YOUR TASK
The data below should be retyped exactly, with the pictures left out.

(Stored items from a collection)
#####
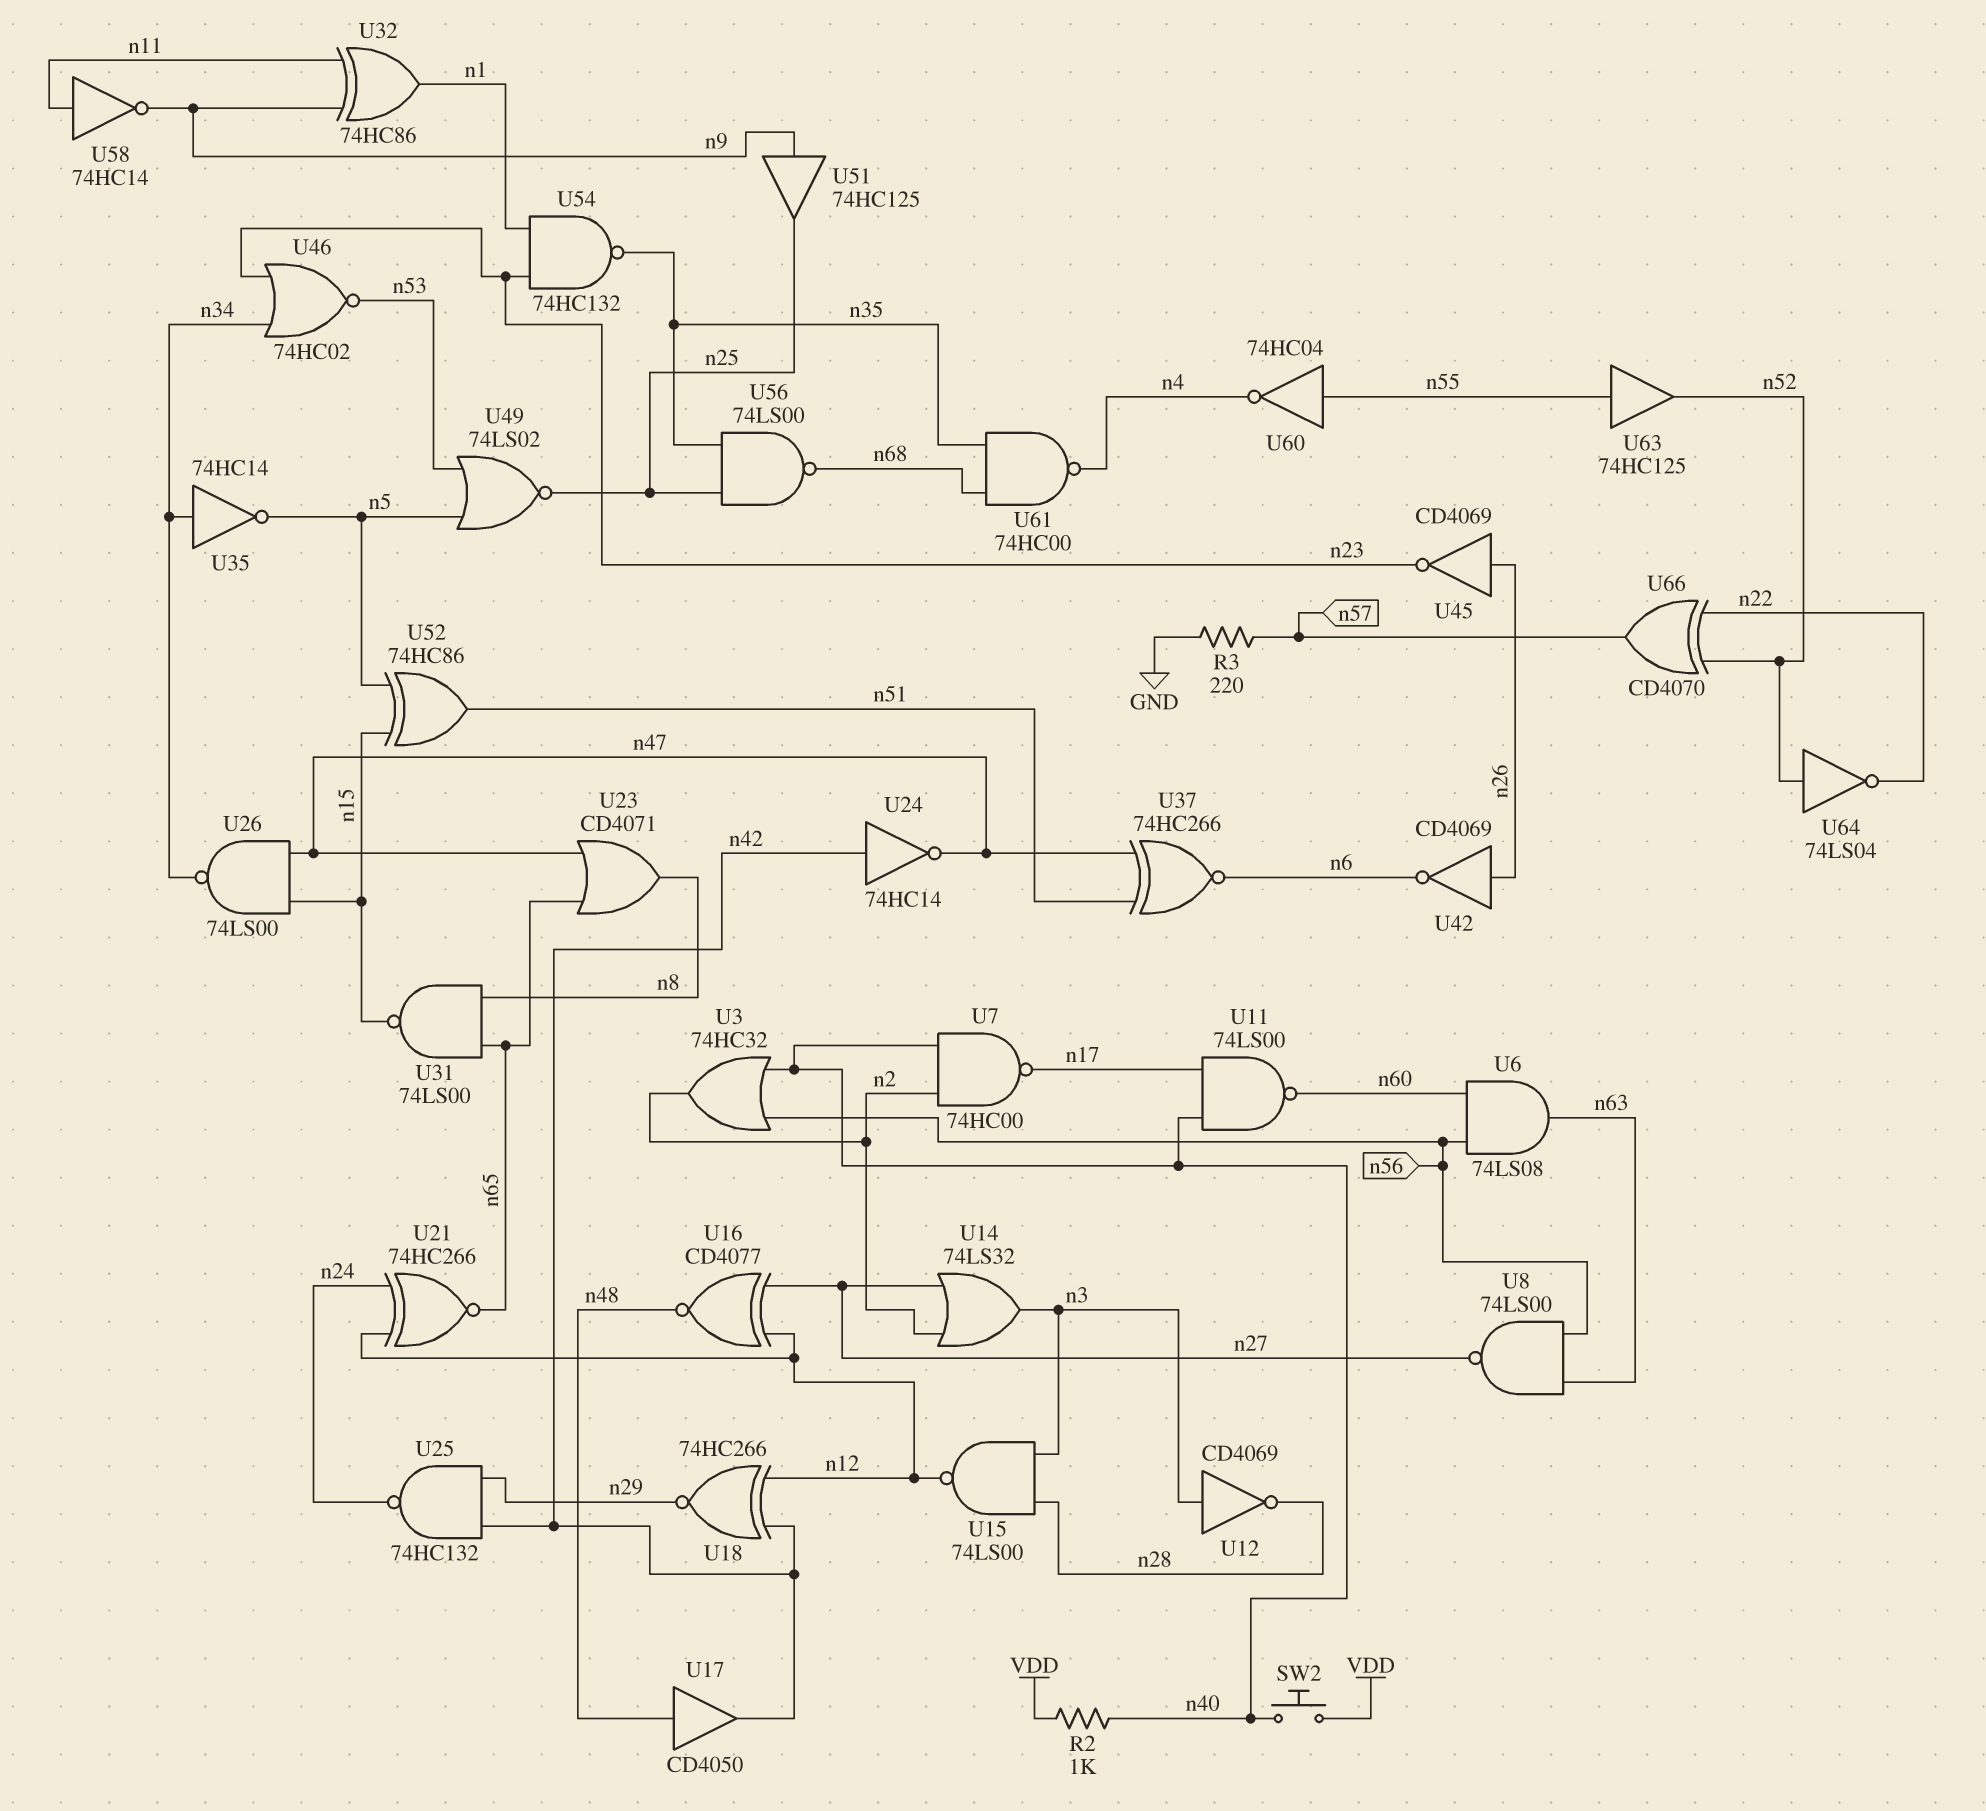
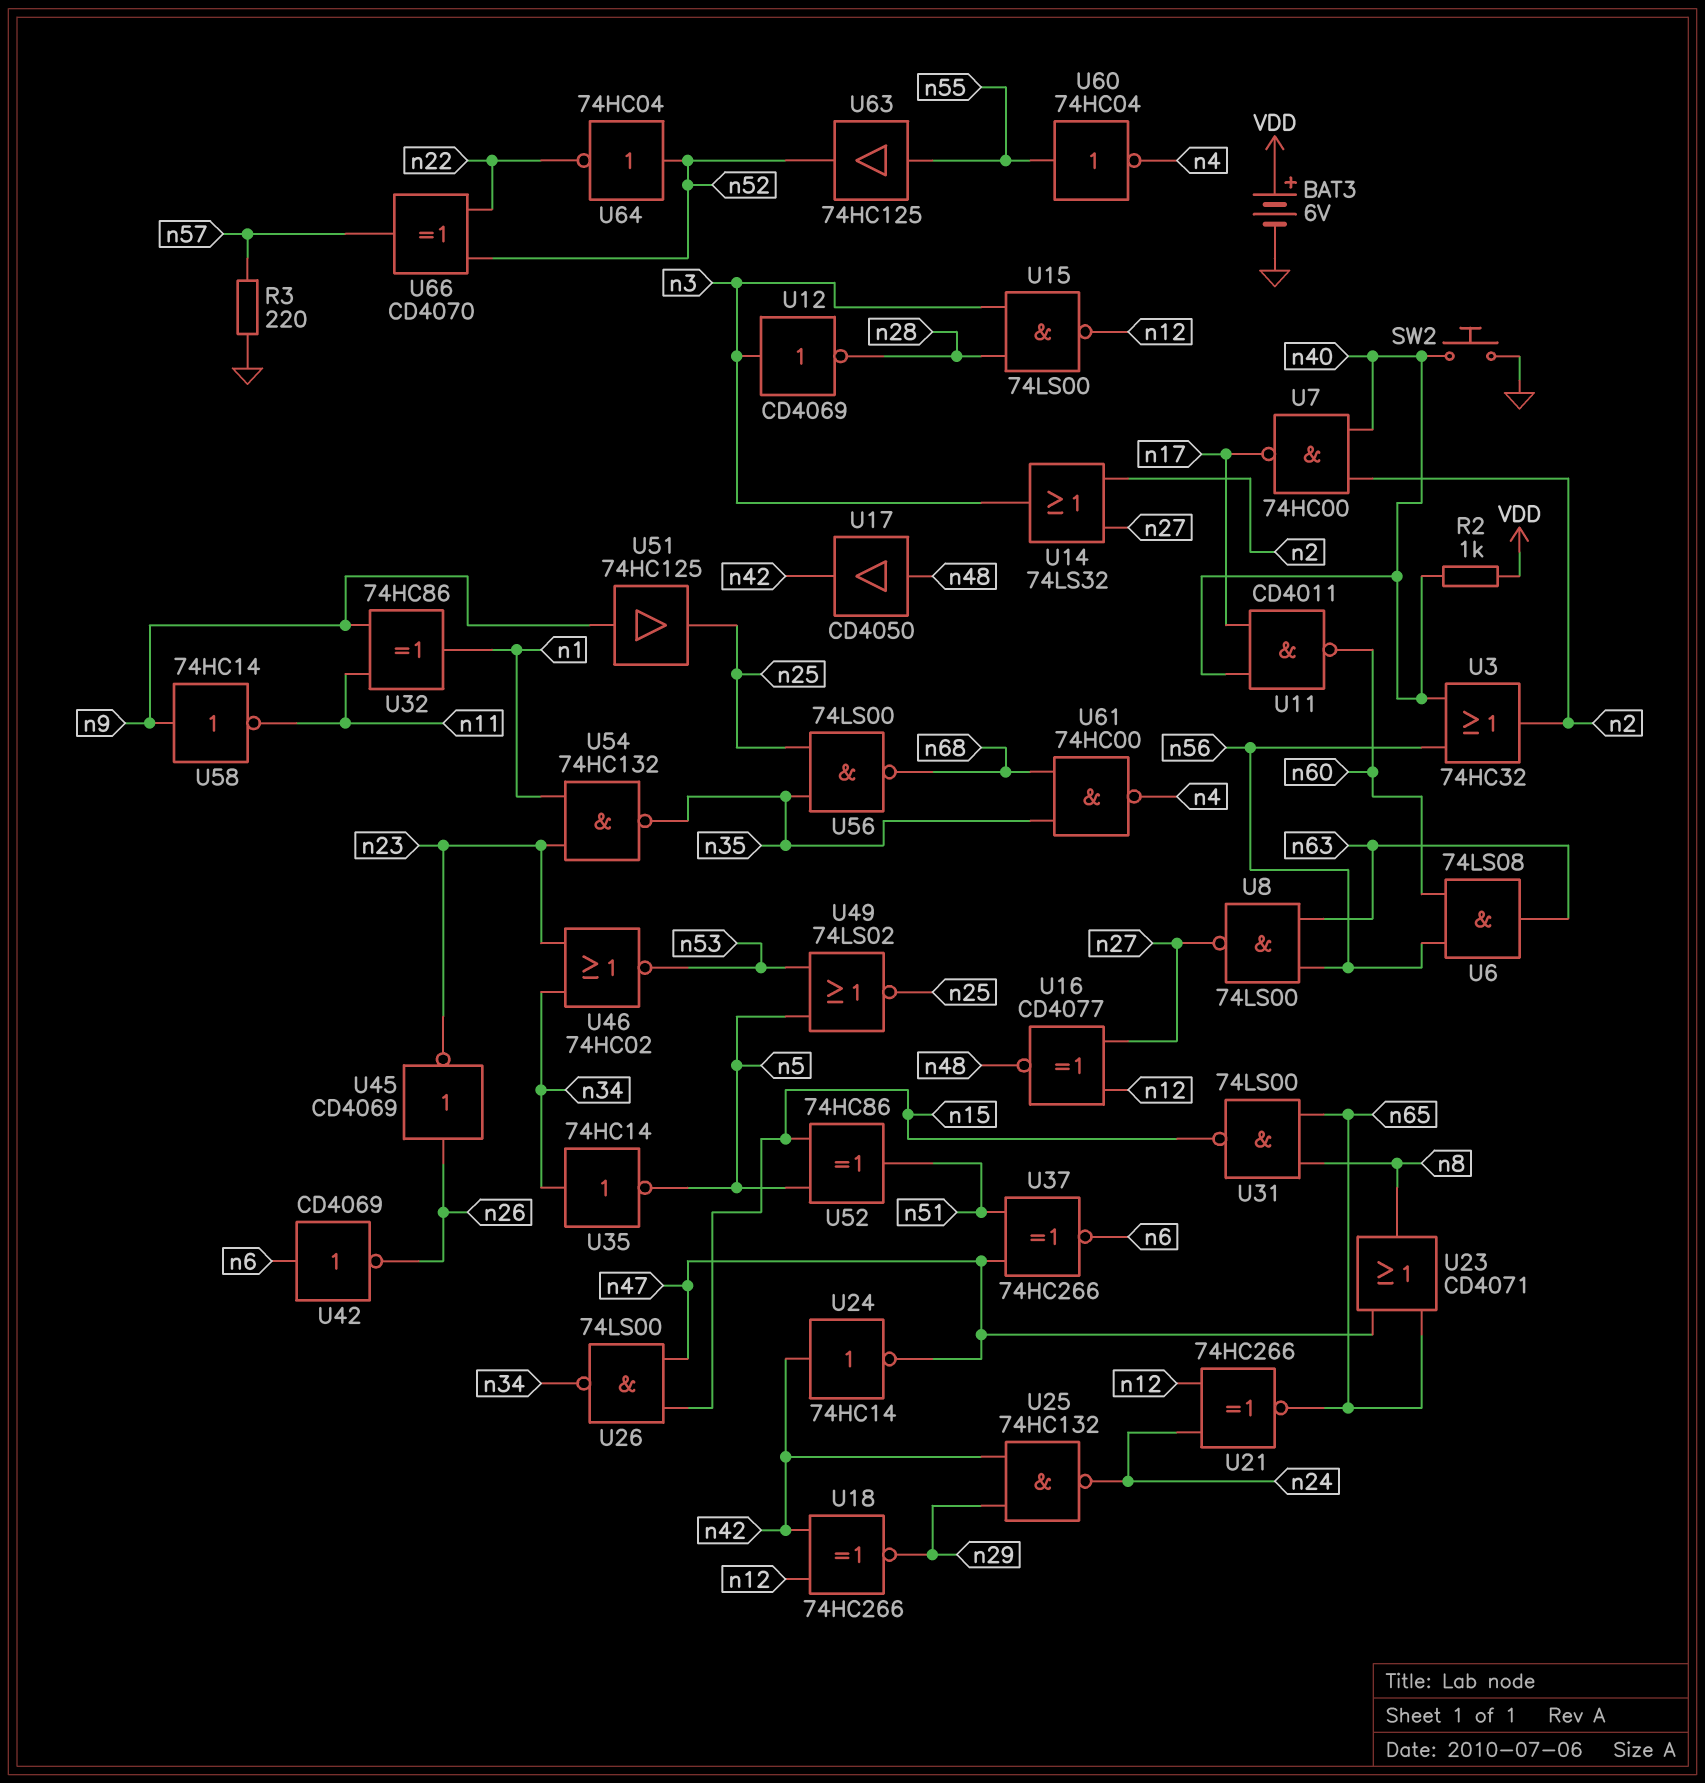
BAT3: none -> 6V (plus VDD, minus GND)
SW2: button (VDD, n40) -> button (GND, n40)
U11: NAND 74LS00 (in n17, in n40, out n60) -> NAND CD4011 (in n17, in n40, out n60)
U42: NOT CD4069 (in n26, out n6) -> NOT CD4069 (in n6, out n26)
U58: NOT 74HC14 (in n11, out n9) -> NOT 74HC14 (in n9, out n11)
U64: NOT 74LS04 (in n52, out n22) -> NOT 74HC04 (in n52, out n22)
#####
RESPONSE BELOW
BAT3: none -> 6V (plus VDD, minus GND)
SW2: button (VDD, n40) -> button (GND, n40)
U11: NAND 74LS00 (in n17, in n40, out n60) -> NAND CD4011 (in n17, in n40, out n60)
U42: NOT CD4069 (in n26, out n6) -> NOT CD4069 (in n6, out n26)
U58: NOT 74HC14 (in n11, out n9) -> NOT 74HC14 (in n9, out n11)
U64: NOT 74LS04 (in n52, out n22) -> NOT 74HC04 (in n52, out n22)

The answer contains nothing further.